Assignment
As the answer, give every line of the records that includes the word "green".

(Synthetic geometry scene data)
--------------------------------

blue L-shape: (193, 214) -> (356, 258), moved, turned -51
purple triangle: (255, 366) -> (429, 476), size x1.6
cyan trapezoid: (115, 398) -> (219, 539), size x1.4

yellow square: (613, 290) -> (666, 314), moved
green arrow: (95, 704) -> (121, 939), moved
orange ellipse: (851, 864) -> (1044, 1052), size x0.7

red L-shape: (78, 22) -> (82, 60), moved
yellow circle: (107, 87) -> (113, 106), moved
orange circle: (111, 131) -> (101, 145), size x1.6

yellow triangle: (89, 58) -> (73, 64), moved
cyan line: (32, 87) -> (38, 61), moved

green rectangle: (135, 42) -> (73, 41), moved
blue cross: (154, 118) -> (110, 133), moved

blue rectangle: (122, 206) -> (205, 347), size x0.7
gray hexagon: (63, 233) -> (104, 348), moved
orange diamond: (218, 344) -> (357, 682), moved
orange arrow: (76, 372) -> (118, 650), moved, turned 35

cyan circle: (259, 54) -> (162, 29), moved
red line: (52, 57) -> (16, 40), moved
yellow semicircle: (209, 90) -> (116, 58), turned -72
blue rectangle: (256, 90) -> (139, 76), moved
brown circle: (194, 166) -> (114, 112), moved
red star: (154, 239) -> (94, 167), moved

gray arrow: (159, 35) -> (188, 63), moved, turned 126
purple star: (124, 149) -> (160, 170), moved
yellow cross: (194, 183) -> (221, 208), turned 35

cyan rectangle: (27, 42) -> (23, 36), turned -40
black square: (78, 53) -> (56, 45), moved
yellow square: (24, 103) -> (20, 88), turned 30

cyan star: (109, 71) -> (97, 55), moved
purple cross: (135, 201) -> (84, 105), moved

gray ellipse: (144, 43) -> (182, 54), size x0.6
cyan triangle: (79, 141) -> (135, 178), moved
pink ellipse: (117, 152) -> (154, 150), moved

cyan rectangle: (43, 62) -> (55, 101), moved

--------------------------------

Answer to this task
green arrow: (95, 704) -> (121, 939), moved
green rectangle: (135, 42) -> (73, 41), moved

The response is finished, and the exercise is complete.